### DIRECTIONS FOR THIS TASK
Go to the line in the data below that contains "red bucket: 5 -> 7". Write it out exactly, along with every later line through the last, and nothing else.

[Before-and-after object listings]
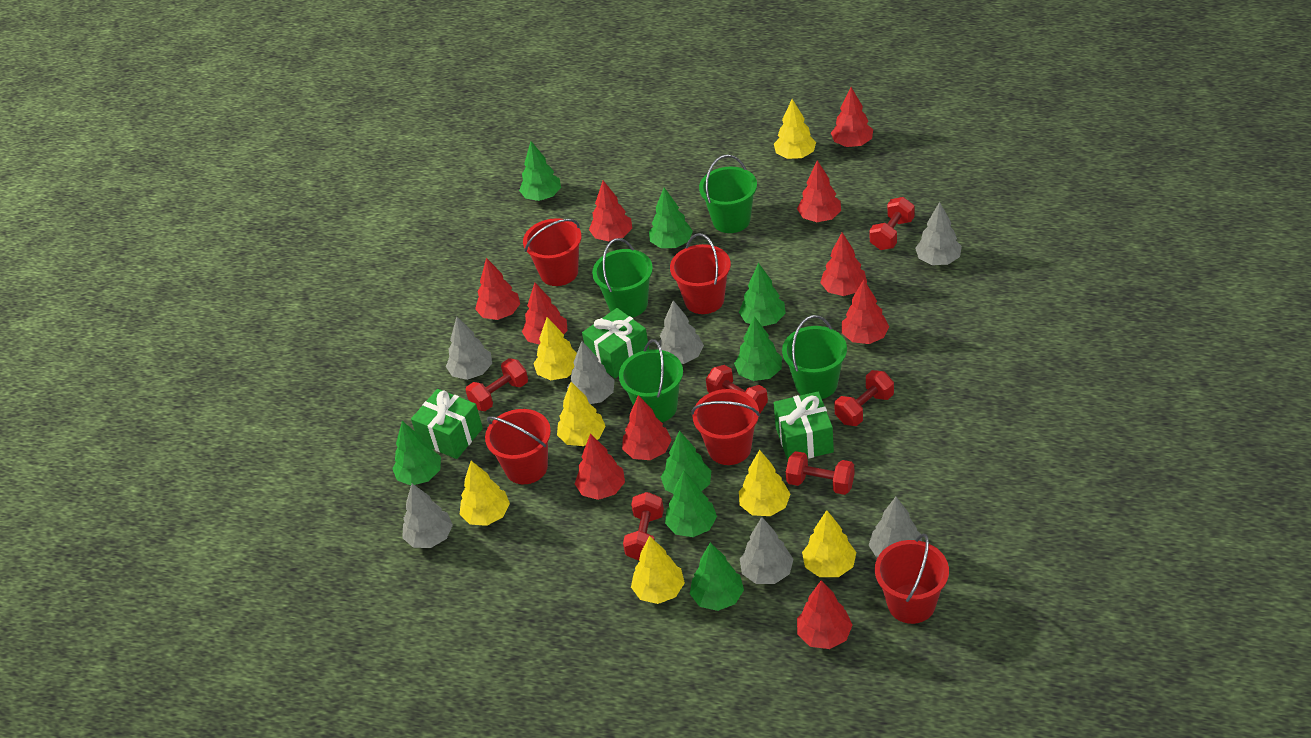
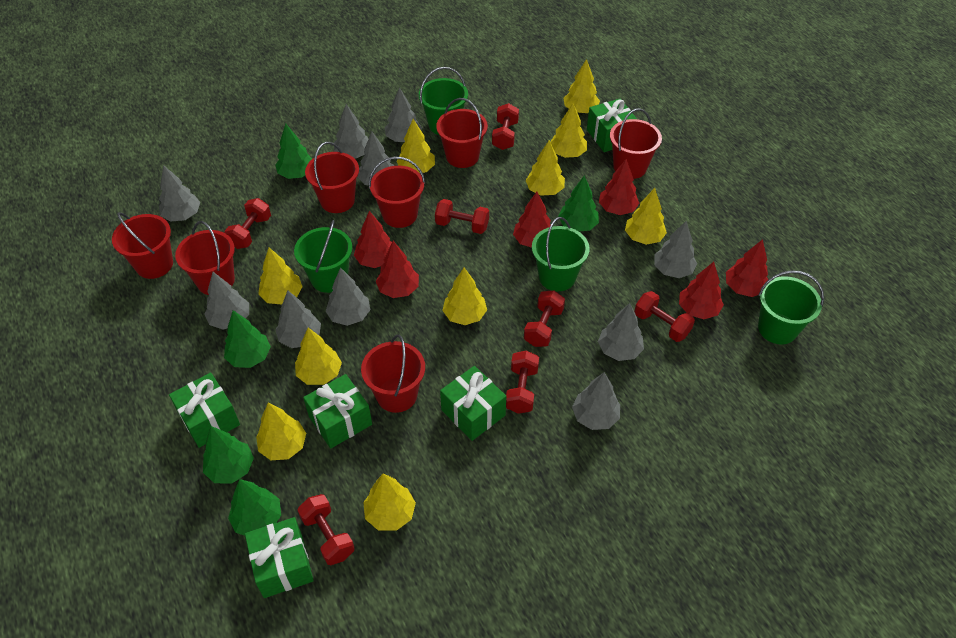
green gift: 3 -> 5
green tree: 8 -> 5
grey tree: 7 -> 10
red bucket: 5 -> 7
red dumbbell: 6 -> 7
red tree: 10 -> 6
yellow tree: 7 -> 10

### YOUR SOLUTION
red bucket: 5 -> 7
red dumbbell: 6 -> 7
red tree: 10 -> 6
yellow tree: 7 -> 10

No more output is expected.